[Records to process — start]

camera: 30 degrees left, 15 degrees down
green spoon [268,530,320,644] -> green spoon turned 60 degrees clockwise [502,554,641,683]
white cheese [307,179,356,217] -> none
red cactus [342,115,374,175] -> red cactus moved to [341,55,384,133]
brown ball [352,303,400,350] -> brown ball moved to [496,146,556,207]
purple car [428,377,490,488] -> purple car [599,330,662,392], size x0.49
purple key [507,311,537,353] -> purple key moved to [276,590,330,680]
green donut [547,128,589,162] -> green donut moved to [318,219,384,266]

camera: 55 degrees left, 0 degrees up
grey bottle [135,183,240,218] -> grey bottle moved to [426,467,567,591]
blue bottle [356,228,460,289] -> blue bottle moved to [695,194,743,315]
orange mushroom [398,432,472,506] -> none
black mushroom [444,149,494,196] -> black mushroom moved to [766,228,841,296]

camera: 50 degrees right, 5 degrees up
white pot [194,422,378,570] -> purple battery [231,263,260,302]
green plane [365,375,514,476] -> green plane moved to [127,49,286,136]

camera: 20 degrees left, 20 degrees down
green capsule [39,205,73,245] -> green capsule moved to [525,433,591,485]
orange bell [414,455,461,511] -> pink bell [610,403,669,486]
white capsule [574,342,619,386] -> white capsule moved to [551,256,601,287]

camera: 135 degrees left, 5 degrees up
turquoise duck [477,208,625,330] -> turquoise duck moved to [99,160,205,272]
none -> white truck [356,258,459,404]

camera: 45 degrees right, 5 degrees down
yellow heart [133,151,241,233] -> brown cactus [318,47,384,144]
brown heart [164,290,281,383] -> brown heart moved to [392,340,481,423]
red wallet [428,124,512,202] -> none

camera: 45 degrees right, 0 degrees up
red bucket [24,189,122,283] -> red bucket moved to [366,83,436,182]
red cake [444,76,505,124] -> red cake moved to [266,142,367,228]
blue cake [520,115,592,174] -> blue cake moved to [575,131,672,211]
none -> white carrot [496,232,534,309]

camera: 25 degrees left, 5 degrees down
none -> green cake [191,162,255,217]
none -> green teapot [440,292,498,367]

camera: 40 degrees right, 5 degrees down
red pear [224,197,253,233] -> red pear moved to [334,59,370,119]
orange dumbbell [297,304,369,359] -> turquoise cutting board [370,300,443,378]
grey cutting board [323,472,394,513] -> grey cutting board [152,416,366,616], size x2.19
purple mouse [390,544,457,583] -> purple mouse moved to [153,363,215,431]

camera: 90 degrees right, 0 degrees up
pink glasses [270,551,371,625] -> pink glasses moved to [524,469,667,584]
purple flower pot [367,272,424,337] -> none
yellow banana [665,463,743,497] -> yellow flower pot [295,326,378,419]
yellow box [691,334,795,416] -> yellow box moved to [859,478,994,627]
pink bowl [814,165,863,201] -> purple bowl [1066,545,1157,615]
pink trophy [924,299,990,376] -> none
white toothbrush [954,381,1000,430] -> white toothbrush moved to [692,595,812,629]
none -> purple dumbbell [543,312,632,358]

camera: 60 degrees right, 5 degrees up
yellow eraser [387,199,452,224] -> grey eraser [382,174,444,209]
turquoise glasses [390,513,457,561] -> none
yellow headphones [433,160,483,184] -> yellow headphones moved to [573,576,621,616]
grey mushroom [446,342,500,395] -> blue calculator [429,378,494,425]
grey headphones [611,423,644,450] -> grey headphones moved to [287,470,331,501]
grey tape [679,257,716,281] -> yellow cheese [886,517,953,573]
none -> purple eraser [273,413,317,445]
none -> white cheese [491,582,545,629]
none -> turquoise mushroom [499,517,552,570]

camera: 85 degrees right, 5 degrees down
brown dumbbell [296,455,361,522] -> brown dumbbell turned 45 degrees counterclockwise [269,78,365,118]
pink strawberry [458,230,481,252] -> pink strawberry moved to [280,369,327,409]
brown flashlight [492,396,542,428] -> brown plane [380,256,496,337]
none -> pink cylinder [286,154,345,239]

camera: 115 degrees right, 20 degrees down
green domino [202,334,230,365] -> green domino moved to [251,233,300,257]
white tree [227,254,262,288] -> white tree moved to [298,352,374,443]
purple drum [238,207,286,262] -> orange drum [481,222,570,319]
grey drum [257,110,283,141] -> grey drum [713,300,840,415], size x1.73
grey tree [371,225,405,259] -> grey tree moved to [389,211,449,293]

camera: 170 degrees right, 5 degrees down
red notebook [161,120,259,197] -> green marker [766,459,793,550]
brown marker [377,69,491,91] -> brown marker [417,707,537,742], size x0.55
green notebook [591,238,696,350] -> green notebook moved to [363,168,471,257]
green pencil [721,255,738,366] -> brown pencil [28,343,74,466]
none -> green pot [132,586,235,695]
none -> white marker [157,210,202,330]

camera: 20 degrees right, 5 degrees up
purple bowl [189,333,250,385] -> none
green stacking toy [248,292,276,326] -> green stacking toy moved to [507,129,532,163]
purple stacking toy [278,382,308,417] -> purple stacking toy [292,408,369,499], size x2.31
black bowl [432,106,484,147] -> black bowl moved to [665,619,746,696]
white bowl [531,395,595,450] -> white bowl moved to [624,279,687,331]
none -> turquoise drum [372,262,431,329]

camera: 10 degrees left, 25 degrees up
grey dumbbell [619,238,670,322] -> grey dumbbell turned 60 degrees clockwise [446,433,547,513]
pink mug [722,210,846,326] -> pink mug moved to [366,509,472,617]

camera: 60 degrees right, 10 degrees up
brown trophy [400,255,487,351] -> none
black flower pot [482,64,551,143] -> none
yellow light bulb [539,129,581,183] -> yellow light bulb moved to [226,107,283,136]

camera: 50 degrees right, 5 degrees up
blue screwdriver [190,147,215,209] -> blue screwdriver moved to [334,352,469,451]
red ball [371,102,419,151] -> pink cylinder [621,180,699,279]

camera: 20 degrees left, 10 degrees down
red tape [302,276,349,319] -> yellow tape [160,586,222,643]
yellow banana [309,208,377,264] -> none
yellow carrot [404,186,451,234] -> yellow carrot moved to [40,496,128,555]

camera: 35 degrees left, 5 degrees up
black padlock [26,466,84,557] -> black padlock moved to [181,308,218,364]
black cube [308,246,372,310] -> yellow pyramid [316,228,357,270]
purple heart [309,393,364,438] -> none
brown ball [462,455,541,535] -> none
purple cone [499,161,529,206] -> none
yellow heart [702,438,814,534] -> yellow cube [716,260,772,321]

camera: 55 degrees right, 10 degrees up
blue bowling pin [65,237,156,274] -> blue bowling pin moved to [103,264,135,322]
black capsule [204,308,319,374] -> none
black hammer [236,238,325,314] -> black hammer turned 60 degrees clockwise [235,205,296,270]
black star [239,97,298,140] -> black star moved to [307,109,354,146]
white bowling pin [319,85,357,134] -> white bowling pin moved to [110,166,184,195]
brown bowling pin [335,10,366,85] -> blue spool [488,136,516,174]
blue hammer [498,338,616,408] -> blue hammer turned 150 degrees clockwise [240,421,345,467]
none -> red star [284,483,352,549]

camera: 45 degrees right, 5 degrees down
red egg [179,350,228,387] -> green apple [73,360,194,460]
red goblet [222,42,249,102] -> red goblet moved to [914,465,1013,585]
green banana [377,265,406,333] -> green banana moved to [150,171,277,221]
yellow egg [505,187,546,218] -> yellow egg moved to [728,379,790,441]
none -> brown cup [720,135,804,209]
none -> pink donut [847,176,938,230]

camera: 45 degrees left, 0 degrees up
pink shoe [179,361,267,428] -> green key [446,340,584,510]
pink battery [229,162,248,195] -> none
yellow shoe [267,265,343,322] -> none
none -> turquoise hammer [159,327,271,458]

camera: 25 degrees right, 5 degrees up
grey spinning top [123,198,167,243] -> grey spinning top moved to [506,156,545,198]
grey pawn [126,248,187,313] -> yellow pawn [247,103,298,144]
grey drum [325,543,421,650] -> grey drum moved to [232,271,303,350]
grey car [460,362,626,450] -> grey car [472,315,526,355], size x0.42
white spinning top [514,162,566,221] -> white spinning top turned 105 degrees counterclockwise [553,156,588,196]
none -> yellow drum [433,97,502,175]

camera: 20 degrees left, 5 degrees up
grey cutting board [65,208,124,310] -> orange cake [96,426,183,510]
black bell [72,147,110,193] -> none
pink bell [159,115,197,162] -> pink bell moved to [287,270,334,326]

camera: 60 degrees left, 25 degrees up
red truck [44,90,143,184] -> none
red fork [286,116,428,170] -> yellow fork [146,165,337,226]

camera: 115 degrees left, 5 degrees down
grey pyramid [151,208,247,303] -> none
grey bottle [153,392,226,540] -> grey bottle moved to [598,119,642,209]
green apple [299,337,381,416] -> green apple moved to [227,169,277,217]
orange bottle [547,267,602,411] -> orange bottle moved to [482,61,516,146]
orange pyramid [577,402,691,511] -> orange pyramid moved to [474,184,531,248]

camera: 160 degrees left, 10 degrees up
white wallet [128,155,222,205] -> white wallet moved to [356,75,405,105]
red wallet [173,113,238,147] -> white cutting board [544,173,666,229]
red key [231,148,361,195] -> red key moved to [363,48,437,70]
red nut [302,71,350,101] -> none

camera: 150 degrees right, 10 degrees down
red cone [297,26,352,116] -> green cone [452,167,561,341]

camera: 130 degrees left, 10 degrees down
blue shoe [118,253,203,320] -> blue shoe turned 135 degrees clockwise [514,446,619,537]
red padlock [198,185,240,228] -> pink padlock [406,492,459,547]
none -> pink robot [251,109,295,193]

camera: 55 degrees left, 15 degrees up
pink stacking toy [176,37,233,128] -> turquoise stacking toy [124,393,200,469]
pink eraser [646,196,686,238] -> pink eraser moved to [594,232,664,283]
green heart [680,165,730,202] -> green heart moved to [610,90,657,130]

[Records to process — finish]

Task to carry out
Using the listing above, report each line that mentions the word "bottle".

Response
grey bottle [135,183,240,218] -> grey bottle moved to [426,467,567,591]
blue bottle [356,228,460,289] -> blue bottle moved to [695,194,743,315]
grey bottle [153,392,226,540] -> grey bottle moved to [598,119,642,209]
orange bottle [547,267,602,411] -> orange bottle moved to [482,61,516,146]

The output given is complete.